What to do: Within the data that follows, how many lines carry the string "apple"? Give the number alone.

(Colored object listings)
——
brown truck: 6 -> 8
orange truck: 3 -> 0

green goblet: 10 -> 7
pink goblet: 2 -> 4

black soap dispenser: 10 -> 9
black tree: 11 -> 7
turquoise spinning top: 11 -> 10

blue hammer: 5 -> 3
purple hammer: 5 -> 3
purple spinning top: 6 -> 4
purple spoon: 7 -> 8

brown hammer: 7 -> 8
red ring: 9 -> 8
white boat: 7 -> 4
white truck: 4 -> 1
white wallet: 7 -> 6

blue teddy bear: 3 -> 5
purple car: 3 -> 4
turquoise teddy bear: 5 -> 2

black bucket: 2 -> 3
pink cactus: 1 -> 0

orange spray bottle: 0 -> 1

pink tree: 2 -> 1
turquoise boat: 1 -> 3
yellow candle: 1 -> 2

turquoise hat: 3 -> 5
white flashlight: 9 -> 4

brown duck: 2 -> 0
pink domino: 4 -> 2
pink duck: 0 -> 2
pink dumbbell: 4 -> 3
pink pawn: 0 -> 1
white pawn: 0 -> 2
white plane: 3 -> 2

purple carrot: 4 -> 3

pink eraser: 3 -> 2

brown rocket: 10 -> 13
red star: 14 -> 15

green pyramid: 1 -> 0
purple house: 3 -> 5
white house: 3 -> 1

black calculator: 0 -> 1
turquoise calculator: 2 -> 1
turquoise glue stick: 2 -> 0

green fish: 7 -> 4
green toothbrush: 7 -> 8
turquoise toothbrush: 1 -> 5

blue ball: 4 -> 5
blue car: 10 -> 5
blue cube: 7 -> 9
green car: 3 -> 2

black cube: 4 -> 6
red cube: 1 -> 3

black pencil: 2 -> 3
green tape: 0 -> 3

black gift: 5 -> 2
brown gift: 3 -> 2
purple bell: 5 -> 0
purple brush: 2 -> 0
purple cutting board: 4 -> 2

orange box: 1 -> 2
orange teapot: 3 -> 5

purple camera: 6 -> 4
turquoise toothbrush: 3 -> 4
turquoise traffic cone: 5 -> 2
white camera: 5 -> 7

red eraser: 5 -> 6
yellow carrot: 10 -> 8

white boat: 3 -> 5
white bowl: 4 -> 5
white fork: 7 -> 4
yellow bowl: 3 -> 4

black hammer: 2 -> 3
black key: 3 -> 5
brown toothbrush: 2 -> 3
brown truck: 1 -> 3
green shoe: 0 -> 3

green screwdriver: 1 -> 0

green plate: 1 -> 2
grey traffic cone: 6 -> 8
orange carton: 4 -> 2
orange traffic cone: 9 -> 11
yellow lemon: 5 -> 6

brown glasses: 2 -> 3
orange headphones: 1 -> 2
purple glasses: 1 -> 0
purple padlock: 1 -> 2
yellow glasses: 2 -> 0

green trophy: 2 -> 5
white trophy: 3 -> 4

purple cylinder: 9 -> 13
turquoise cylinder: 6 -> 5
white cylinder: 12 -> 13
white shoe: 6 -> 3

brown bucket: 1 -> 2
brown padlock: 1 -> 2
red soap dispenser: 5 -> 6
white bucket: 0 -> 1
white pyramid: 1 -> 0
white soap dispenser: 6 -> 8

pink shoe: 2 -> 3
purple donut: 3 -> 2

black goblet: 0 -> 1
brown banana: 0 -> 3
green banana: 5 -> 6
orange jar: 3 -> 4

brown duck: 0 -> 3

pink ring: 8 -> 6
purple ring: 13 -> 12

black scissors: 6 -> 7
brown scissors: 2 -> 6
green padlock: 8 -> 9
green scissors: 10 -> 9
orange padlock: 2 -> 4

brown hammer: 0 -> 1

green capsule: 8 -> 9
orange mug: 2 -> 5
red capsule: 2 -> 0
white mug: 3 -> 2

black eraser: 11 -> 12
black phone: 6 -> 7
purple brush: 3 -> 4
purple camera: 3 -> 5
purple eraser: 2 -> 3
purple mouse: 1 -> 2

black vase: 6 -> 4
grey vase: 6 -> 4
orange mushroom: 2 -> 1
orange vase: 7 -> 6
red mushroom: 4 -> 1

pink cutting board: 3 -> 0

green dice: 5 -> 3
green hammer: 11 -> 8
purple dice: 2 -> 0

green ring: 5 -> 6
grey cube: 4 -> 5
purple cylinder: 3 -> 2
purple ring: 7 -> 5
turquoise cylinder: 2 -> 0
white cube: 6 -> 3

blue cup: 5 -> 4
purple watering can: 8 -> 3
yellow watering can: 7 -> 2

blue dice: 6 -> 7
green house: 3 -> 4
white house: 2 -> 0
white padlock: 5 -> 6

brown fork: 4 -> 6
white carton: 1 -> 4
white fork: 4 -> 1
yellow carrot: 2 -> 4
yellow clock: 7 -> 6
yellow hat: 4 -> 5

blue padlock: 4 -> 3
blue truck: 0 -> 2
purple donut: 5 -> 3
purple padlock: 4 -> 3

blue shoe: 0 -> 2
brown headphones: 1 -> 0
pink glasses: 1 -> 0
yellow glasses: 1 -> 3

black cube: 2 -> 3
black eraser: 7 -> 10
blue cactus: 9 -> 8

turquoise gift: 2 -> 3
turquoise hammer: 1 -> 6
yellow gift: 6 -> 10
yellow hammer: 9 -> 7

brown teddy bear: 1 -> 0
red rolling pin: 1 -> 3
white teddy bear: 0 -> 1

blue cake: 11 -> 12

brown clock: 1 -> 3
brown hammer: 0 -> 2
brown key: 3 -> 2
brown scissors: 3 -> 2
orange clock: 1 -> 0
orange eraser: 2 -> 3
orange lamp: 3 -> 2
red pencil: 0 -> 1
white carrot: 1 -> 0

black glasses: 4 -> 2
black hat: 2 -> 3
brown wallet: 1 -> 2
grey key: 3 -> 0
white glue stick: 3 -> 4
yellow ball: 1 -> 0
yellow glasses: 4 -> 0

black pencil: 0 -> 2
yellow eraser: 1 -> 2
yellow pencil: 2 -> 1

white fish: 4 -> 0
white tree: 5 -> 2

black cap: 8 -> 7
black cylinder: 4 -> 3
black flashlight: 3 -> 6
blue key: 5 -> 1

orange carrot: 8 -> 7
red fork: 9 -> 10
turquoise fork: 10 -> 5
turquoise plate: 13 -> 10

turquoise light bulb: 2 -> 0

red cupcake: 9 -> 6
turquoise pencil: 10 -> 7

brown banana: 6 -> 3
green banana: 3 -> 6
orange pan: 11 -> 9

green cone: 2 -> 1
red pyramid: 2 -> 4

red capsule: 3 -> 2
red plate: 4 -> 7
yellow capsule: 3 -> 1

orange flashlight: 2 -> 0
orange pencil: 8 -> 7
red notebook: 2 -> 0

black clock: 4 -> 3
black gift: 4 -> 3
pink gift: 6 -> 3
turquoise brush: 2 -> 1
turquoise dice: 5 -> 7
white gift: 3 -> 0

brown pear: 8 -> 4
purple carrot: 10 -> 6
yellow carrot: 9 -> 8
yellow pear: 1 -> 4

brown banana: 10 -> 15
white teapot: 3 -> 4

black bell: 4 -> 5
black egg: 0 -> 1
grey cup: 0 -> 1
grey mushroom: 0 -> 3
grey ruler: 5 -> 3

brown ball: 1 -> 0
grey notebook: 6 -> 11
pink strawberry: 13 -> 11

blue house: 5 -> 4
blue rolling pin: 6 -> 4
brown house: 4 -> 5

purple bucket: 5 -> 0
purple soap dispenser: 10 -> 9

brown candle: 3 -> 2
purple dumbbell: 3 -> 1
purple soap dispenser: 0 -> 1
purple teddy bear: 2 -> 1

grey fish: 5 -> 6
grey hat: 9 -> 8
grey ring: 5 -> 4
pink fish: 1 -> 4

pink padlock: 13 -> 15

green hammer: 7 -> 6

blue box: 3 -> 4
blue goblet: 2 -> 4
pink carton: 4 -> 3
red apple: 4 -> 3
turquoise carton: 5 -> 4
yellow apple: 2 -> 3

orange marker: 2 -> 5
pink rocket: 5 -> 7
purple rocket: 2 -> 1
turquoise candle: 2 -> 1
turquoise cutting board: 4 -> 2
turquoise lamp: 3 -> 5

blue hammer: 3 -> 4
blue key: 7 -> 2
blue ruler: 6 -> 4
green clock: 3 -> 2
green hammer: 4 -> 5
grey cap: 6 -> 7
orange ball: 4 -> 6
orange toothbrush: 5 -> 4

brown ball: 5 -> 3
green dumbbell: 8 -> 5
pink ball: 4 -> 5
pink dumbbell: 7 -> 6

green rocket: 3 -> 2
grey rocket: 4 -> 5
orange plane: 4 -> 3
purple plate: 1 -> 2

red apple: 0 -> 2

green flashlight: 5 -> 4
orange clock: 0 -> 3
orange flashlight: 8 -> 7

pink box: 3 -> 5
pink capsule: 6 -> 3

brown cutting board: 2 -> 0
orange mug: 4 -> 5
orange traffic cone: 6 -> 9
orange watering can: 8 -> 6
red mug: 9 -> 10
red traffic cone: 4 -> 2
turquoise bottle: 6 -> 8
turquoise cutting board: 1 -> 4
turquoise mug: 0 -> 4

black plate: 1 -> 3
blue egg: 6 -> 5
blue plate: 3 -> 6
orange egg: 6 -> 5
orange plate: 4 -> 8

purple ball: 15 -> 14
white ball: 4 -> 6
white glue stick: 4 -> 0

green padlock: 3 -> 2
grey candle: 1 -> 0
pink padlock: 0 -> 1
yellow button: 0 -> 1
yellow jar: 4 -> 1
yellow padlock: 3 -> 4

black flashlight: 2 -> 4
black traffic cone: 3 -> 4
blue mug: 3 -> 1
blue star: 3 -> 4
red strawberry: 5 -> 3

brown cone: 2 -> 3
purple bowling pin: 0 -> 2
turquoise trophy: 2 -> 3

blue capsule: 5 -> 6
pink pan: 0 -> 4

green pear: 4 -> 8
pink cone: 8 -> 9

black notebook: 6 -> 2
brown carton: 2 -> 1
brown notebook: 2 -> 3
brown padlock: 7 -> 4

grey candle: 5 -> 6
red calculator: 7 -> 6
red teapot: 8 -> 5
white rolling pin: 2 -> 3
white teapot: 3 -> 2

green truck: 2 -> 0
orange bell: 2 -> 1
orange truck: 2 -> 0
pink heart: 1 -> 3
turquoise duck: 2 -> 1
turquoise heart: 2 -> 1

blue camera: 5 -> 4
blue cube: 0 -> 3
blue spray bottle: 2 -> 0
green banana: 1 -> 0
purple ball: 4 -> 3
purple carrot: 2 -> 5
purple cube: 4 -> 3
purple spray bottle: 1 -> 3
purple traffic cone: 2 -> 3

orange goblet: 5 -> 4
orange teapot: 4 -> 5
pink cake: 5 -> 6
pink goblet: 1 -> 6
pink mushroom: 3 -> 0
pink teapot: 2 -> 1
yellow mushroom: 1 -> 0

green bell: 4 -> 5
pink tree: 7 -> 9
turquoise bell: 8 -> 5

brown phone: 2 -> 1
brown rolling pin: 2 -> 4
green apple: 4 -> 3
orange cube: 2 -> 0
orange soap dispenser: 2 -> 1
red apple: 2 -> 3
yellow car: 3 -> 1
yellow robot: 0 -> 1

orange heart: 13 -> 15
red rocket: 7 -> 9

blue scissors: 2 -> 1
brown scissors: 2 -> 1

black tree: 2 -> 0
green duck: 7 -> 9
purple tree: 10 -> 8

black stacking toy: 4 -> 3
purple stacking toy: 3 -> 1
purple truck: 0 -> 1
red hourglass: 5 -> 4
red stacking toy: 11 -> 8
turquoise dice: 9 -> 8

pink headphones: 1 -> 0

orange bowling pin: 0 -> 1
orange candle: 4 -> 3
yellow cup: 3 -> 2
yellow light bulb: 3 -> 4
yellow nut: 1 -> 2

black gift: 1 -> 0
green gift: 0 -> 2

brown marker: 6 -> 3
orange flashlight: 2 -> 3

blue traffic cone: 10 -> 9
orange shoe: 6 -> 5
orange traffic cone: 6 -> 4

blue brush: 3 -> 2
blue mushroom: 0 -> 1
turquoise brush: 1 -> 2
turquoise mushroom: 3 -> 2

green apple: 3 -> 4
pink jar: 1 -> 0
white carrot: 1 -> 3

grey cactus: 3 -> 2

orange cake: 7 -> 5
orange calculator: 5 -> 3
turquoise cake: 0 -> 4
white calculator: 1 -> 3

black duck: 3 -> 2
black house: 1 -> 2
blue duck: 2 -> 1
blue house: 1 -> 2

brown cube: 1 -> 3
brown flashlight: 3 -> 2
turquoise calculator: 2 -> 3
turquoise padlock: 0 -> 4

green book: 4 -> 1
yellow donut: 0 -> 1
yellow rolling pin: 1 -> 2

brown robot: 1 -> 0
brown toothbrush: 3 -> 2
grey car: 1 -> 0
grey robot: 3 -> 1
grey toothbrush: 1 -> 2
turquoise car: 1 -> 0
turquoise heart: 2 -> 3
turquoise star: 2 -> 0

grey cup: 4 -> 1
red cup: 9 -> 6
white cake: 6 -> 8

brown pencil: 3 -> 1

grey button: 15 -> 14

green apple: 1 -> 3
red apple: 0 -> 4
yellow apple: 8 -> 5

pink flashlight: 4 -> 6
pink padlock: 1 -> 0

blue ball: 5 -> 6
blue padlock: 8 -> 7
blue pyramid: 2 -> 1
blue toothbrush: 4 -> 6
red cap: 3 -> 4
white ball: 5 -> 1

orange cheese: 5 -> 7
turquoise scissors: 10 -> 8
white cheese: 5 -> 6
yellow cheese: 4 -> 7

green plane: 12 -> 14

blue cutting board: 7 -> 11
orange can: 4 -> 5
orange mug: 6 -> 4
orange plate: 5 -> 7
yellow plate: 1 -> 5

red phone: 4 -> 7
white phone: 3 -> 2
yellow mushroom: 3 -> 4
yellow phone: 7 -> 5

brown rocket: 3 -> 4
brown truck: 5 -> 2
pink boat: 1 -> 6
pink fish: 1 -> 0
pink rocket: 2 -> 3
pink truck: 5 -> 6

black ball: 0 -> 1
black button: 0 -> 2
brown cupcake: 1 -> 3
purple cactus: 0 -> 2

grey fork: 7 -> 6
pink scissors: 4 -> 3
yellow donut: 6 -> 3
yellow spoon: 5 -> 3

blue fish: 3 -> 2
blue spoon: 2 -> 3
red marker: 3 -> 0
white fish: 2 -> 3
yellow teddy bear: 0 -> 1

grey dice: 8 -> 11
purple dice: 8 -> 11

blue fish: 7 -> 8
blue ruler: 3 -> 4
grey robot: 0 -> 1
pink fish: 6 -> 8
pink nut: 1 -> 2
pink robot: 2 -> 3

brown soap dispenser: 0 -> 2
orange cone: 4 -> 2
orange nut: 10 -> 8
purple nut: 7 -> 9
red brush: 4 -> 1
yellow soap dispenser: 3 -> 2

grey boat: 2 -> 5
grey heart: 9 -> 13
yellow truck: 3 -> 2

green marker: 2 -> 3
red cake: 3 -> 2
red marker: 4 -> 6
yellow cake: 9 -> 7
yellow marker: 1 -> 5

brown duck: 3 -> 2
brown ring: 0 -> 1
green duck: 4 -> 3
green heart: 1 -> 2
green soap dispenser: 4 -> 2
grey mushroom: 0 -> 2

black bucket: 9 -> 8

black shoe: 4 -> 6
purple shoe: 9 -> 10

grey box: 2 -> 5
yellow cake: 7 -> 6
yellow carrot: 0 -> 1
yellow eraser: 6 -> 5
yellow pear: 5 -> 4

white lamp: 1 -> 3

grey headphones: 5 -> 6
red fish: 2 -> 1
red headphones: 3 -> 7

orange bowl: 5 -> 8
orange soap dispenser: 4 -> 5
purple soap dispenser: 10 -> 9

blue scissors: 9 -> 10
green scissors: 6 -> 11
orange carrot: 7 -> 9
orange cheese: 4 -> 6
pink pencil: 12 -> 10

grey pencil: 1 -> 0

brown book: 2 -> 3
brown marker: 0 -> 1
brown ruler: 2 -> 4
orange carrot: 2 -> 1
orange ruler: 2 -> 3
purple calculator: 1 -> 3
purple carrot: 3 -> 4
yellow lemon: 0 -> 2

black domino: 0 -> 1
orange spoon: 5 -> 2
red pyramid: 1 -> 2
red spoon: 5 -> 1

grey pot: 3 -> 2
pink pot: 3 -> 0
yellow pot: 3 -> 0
——
Answer to the exercise: 9